REQUIRED ACTION
Lines of the material that include the string "turquoise" should be returned.

COLLECTED MATERIAL
------------------------------

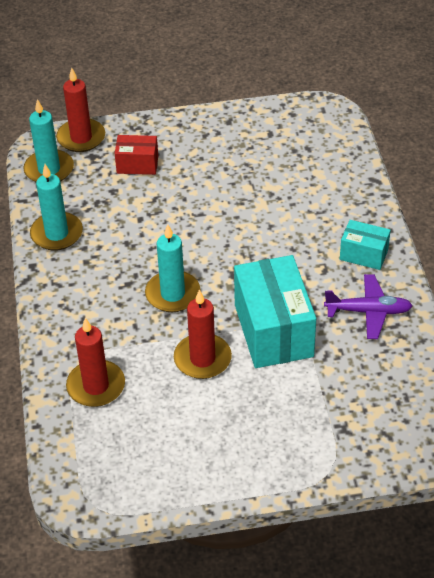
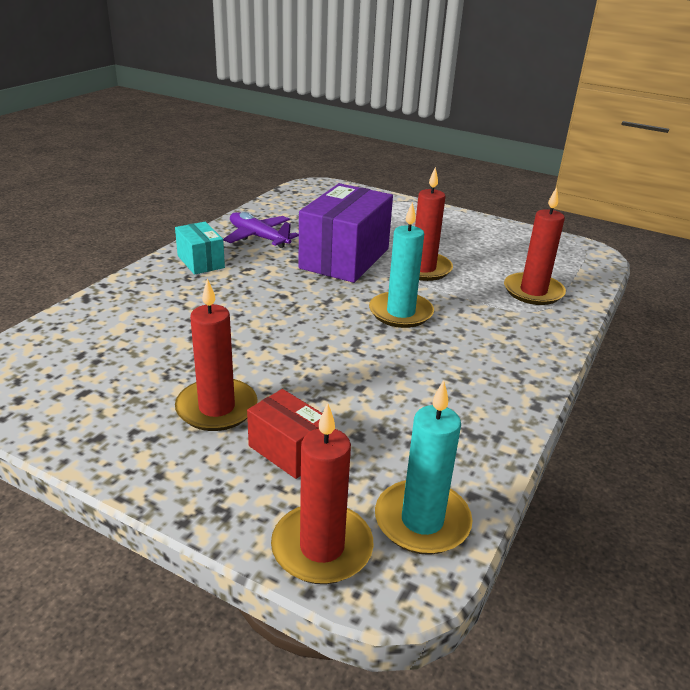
camera: 145 degrees left, 15 degrees down
(57, 234) = (479, 424): turquoise candle -> none
(197, 163) = (217, 408): none -> red candle
(273, 330) = (345, 258): turquoise box -> purple box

------------------------------

SOLUTION
(57, 234) = (479, 424): turquoise candle -> none
(273, 330) = (345, 258): turquoise box -> purple box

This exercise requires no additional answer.